Every entry must be given again exactly. Include no pictures.

◆ ◆ ◆

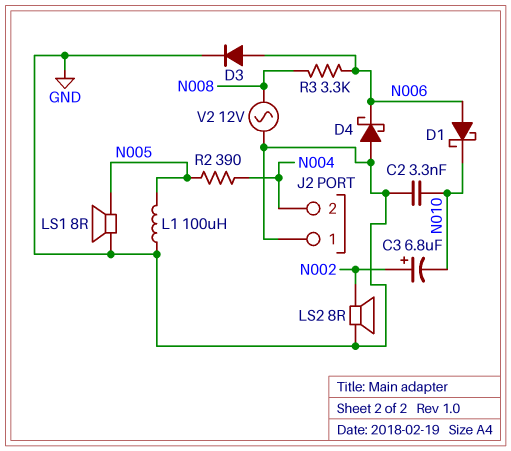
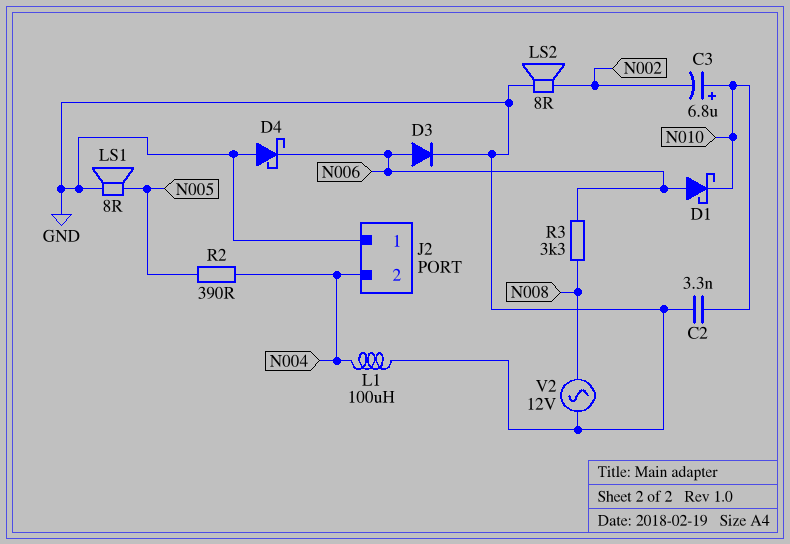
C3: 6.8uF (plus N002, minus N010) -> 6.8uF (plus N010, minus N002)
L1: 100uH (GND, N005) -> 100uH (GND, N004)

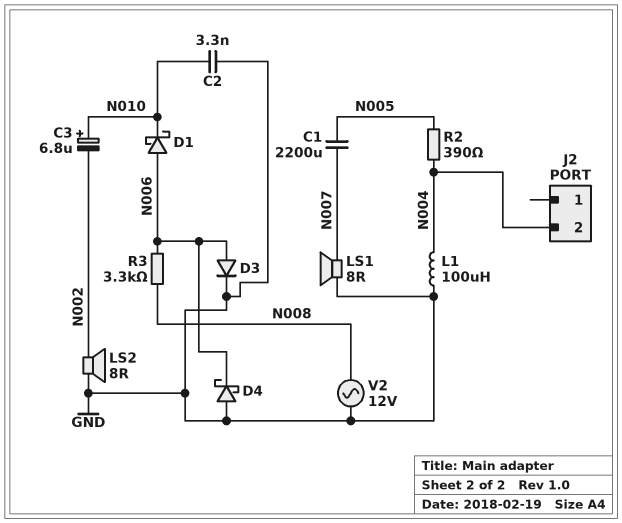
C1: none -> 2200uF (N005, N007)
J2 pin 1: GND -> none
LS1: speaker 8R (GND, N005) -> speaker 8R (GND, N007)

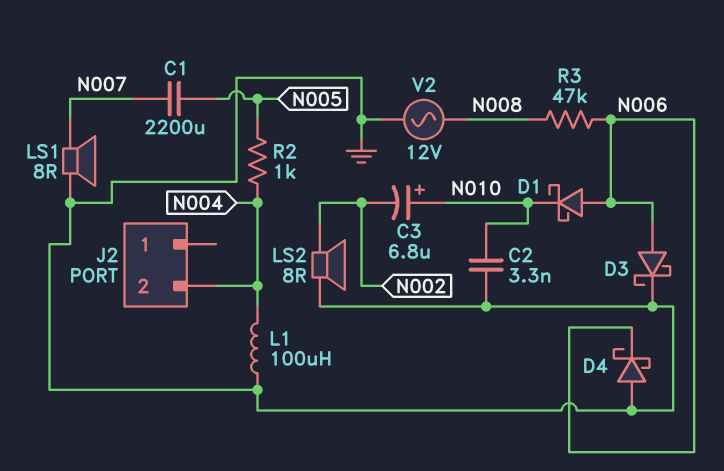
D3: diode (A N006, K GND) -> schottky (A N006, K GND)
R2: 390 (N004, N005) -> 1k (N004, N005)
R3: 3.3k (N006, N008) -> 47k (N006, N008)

◆ ◆ ◆

* Result of the task *
C3: 6.8uF (plus N002, minus N010) -> 6.8uF (plus N010, minus N002)
L1: 100uH (GND, N005) -> 100uH (GND, N004)

C1: none -> 2200uF (N005, N007)
J2 pin 1: GND -> none
LS1: speaker 8R (GND, N005) -> speaker 8R (GND, N007)

D3: diode (A N006, K GND) -> schottky (A N006, K GND)
R2: 390 (N004, N005) -> 1k (N004, N005)
R3: 3.3k (N006, N008) -> 47k (N006, N008)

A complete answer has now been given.